Collected data entries ▸
[Start of section]

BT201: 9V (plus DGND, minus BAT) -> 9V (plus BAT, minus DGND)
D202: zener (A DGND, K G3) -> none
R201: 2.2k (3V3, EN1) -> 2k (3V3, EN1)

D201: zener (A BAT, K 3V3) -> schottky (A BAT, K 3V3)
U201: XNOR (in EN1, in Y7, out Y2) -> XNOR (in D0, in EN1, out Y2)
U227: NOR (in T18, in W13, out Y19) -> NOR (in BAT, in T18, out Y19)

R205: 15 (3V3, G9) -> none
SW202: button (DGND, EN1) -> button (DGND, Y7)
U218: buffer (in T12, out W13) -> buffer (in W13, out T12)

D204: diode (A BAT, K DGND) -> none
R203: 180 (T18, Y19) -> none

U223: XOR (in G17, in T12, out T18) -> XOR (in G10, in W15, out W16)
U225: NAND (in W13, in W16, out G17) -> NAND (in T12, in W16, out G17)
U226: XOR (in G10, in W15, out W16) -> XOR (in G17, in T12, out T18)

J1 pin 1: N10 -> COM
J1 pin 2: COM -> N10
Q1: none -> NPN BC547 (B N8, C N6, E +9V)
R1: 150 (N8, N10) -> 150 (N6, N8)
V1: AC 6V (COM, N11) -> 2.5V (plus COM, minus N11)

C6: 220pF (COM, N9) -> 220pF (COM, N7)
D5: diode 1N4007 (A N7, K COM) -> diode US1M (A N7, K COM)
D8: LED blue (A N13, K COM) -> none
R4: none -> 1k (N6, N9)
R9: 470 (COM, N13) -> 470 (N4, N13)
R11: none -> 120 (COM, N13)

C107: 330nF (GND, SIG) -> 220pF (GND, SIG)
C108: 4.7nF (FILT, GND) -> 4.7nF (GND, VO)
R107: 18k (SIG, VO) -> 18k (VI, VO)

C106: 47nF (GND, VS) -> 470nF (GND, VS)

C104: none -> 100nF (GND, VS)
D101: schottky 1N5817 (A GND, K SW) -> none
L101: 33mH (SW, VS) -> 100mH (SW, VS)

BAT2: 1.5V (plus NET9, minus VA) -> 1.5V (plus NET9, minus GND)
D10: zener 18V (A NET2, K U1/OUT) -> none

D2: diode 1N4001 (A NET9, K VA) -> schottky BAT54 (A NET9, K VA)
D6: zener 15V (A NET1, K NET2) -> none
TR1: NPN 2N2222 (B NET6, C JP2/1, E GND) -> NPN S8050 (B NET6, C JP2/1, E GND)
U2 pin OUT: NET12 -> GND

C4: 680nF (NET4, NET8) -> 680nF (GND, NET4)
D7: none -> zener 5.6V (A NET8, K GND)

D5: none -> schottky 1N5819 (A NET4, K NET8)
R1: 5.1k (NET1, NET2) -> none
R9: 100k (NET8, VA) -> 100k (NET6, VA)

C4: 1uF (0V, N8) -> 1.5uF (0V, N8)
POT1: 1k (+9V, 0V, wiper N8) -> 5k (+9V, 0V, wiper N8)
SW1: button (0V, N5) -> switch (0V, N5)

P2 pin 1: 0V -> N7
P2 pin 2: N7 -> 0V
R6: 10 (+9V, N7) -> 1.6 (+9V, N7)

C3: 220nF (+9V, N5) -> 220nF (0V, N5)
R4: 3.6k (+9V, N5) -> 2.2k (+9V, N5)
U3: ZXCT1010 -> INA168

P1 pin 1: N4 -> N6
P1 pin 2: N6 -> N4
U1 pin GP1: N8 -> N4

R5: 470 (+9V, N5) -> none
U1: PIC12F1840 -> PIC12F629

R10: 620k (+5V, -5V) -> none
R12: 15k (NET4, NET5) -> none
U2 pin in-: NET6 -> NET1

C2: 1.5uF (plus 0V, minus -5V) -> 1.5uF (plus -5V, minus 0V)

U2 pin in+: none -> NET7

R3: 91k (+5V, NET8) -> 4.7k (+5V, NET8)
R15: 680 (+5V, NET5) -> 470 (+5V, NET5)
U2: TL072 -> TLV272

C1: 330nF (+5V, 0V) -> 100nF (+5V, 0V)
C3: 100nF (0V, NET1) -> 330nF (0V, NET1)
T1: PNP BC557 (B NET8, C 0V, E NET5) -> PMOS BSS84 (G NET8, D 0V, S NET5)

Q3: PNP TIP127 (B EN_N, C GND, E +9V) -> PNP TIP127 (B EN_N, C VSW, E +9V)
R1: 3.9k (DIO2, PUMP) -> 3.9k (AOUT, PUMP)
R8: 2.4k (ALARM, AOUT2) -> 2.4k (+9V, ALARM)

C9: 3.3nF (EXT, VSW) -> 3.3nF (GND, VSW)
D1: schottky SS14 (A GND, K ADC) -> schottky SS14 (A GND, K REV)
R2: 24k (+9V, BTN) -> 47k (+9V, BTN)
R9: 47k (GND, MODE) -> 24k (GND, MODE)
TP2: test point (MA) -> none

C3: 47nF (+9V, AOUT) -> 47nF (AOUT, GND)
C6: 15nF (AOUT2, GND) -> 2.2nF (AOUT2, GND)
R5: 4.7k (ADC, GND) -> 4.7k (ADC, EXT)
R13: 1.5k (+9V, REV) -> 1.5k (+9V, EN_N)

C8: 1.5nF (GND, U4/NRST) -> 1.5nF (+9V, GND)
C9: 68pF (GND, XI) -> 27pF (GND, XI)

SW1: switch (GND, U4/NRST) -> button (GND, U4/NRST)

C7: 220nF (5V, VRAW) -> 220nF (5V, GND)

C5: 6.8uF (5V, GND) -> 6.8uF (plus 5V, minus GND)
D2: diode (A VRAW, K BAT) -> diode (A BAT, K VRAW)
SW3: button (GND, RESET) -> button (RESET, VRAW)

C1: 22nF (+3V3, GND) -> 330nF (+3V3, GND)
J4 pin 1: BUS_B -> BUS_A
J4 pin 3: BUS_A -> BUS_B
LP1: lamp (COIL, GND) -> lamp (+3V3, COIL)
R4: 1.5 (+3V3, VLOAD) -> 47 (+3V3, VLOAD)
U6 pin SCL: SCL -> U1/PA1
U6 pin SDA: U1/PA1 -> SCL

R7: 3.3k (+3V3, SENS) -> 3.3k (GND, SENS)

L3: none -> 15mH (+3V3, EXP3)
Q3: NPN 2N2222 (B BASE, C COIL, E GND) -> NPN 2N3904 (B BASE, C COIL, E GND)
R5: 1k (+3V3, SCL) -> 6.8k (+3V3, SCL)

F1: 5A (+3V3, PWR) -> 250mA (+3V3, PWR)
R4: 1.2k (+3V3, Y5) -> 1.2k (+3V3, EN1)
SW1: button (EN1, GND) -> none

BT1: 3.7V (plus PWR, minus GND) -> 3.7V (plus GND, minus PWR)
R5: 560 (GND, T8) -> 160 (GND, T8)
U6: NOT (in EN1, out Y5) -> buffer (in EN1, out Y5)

[End of section]

Copy each record above so that no word or mark differs.

BT201: 9V (plus DGND, minus BAT) -> 9V (plus BAT, minus DGND)
D202: zener (A DGND, K G3) -> none
R201: 2.2k (3V3, EN1) -> 2k (3V3, EN1)

D201: zener (A BAT, K 3V3) -> schottky (A BAT, K 3V3)
U201: XNOR (in EN1, in Y7, out Y2) -> XNOR (in D0, in EN1, out Y2)
U227: NOR (in T18, in W13, out Y19) -> NOR (in BAT, in T18, out Y19)

R205: 15 (3V3, G9) -> none
SW202: button (DGND, EN1) -> button (DGND, Y7)
U218: buffer (in T12, out W13) -> buffer (in W13, out T12)

D204: diode (A BAT, K DGND) -> none
R203: 180 (T18, Y19) -> none

U223: XOR (in G17, in T12, out T18) -> XOR (in G10, in W15, out W16)
U225: NAND (in W13, in W16, out G17) -> NAND (in T12, in W16, out G17)
U226: XOR (in G10, in W15, out W16) -> XOR (in G17, in T12, out T18)

J1 pin 1: N10 -> COM
J1 pin 2: COM -> N10
Q1: none -> NPN BC547 (B N8, C N6, E +9V)
R1: 150 (N8, N10) -> 150 (N6, N8)
V1: AC 6V (COM, N11) -> 2.5V (plus COM, minus N11)

C6: 220pF (COM, N9) -> 220pF (COM, N7)
D5: diode 1N4007 (A N7, K COM) -> diode US1M (A N7, K COM)
D8: LED blue (A N13, K COM) -> none
R4: none -> 1k (N6, N9)
R9: 470 (COM, N13) -> 470 (N4, N13)
R11: none -> 120 (COM, N13)

C107: 330nF (GND, SIG) -> 220pF (GND, SIG)
C108: 4.7nF (FILT, GND) -> 4.7nF (GND, VO)
R107: 18k (SIG, VO) -> 18k (VI, VO)

C106: 47nF (GND, VS) -> 470nF (GND, VS)

C104: none -> 100nF (GND, VS)
D101: schottky 1N5817 (A GND, K SW) -> none
L101: 33mH (SW, VS) -> 100mH (SW, VS)

BAT2: 1.5V (plus NET9, minus VA) -> 1.5V (plus NET9, minus GND)
D10: zener 18V (A NET2, K U1/OUT) -> none

D2: diode 1N4001 (A NET9, K VA) -> schottky BAT54 (A NET9, K VA)
D6: zener 15V (A NET1, K NET2) -> none
TR1: NPN 2N2222 (B NET6, C JP2/1, E GND) -> NPN S8050 (B NET6, C JP2/1, E GND)
U2 pin OUT: NET12 -> GND

C4: 680nF (NET4, NET8) -> 680nF (GND, NET4)
D7: none -> zener 5.6V (A NET8, K GND)

D5: none -> schottky 1N5819 (A NET4, K NET8)
R1: 5.1k (NET1, NET2) -> none
R9: 100k (NET8, VA) -> 100k (NET6, VA)

C4: 1uF (0V, N8) -> 1.5uF (0V, N8)
POT1: 1k (+9V, 0V, wiper N8) -> 5k (+9V, 0V, wiper N8)
SW1: button (0V, N5) -> switch (0V, N5)

P2 pin 1: 0V -> N7
P2 pin 2: N7 -> 0V
R6: 10 (+9V, N7) -> 1.6 (+9V, N7)

C3: 220nF (+9V, N5) -> 220nF (0V, N5)
R4: 3.6k (+9V, N5) -> 2.2k (+9V, N5)
U3: ZXCT1010 -> INA168

P1 pin 1: N4 -> N6
P1 pin 2: N6 -> N4
U1 pin GP1: N8 -> N4

R5: 470 (+9V, N5) -> none
U1: PIC12F1840 -> PIC12F629

R10: 620k (+5V, -5V) -> none
R12: 15k (NET4, NET5) -> none
U2 pin in-: NET6 -> NET1

C2: 1.5uF (plus 0V, minus -5V) -> 1.5uF (plus -5V, minus 0V)

U2 pin in+: none -> NET7

R3: 91k (+5V, NET8) -> 4.7k (+5V, NET8)
R15: 680 (+5V, NET5) -> 470 (+5V, NET5)
U2: TL072 -> TLV272

C1: 330nF (+5V, 0V) -> 100nF (+5V, 0V)
C3: 100nF (0V, NET1) -> 330nF (0V, NET1)
T1: PNP BC557 (B NET8, C 0V, E NET5) -> PMOS BSS84 (G NET8, D 0V, S NET5)

Q3: PNP TIP127 (B EN_N, C GND, E +9V) -> PNP TIP127 (B EN_N, C VSW, E +9V)
R1: 3.9k (DIO2, PUMP) -> 3.9k (AOUT, PUMP)
R8: 2.4k (ALARM, AOUT2) -> 2.4k (+9V, ALARM)

C9: 3.3nF (EXT, VSW) -> 3.3nF (GND, VSW)
D1: schottky SS14 (A GND, K ADC) -> schottky SS14 (A GND, K REV)
R2: 24k (+9V, BTN) -> 47k (+9V, BTN)
R9: 47k (GND, MODE) -> 24k (GND, MODE)
TP2: test point (MA) -> none

C3: 47nF (+9V, AOUT) -> 47nF (AOUT, GND)
C6: 15nF (AOUT2, GND) -> 2.2nF (AOUT2, GND)
R5: 4.7k (ADC, GND) -> 4.7k (ADC, EXT)
R13: 1.5k (+9V, REV) -> 1.5k (+9V, EN_N)

C8: 1.5nF (GND, U4/NRST) -> 1.5nF (+9V, GND)
C9: 68pF (GND, XI) -> 27pF (GND, XI)

SW1: switch (GND, U4/NRST) -> button (GND, U4/NRST)

C7: 220nF (5V, VRAW) -> 220nF (5V, GND)

C5: 6.8uF (5V, GND) -> 6.8uF (plus 5V, minus GND)
D2: diode (A VRAW, K BAT) -> diode (A BAT, K VRAW)
SW3: button (GND, RESET) -> button (RESET, VRAW)

C1: 22nF (+3V3, GND) -> 330nF (+3V3, GND)
J4 pin 1: BUS_B -> BUS_A
J4 pin 3: BUS_A -> BUS_B
LP1: lamp (COIL, GND) -> lamp (+3V3, COIL)
R4: 1.5 (+3V3, VLOAD) -> 47 (+3V3, VLOAD)
U6 pin SCL: SCL -> U1/PA1
U6 pin SDA: U1/PA1 -> SCL

R7: 3.3k (+3V3, SENS) -> 3.3k (GND, SENS)

L3: none -> 15mH (+3V3, EXP3)
Q3: NPN 2N2222 (B BASE, C COIL, E GND) -> NPN 2N3904 (B BASE, C COIL, E GND)
R5: 1k (+3V3, SCL) -> 6.8k (+3V3, SCL)

F1: 5A (+3V3, PWR) -> 250mA (+3V3, PWR)
R4: 1.2k (+3V3, Y5) -> 1.2k (+3V3, EN1)
SW1: button (EN1, GND) -> none

BT1: 3.7V (plus PWR, minus GND) -> 3.7V (plus GND, minus PWR)
R5: 560 (GND, T8) -> 160 (GND, T8)
U6: NOT (in EN1, out Y5) -> buffer (in EN1, out Y5)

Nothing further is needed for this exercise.